▶ _What is required_
Here the job is to transcribe the data exactly while omitting the images.

▶ _Dataset records_
+ + + + + + +
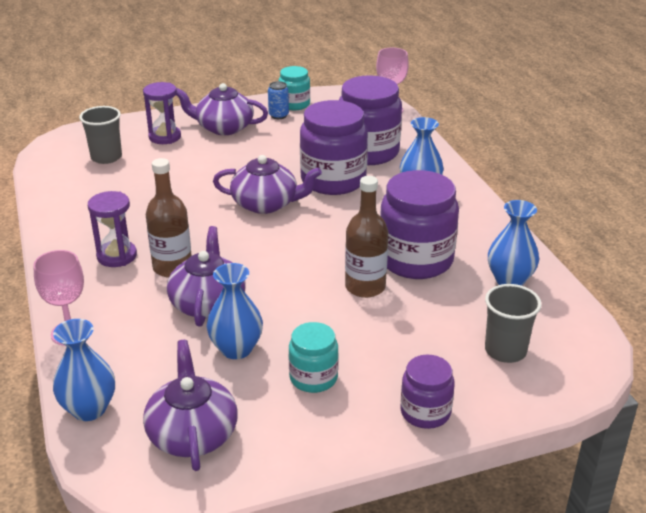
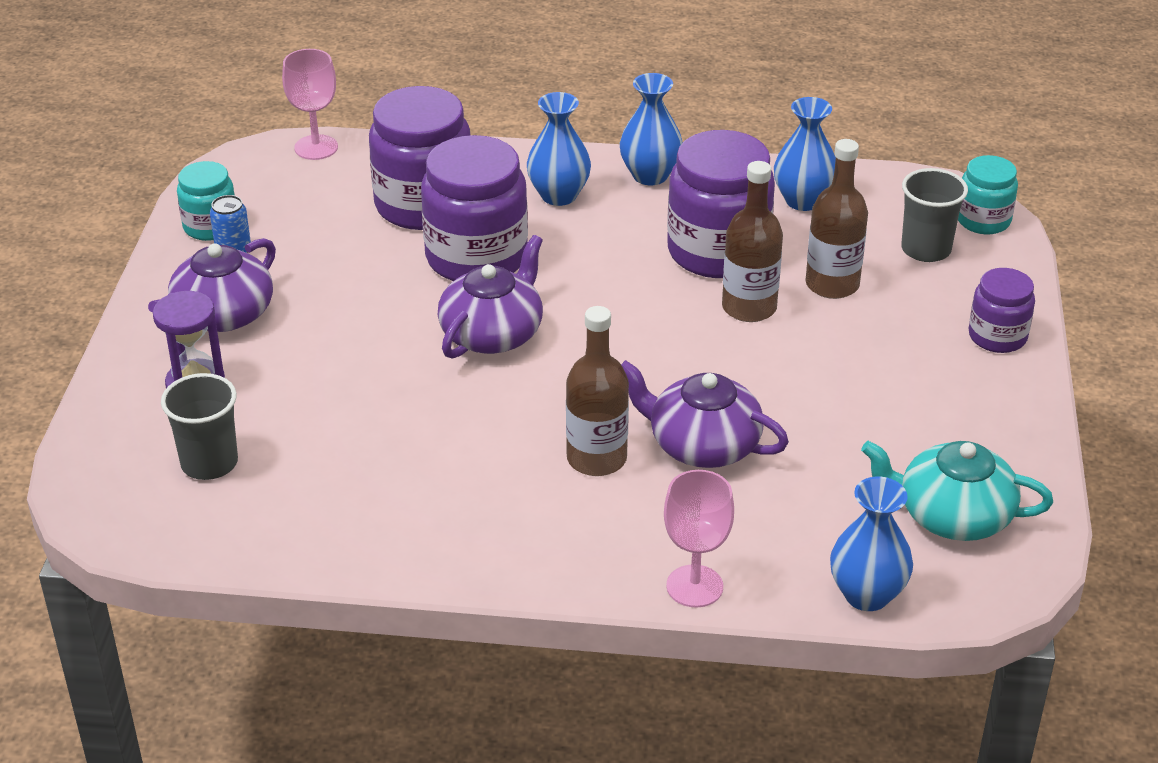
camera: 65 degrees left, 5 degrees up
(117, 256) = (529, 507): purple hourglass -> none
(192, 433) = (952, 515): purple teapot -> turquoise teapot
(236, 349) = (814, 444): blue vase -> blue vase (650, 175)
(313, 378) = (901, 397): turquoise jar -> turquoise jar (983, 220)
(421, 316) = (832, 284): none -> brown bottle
+ + + + + + +
▶ _Task solution_
camera: 65 degrees left, 5 degrees up
(117, 256) = (529, 507): purple hourglass -> none
(192, 433) = (952, 515): purple teapot -> turquoise teapot
(236, 349) = (814, 444): blue vase -> blue vase (650, 175)
(313, 378) = (901, 397): turquoise jar -> turquoise jar (983, 220)
(421, 316) = (832, 284): none -> brown bottle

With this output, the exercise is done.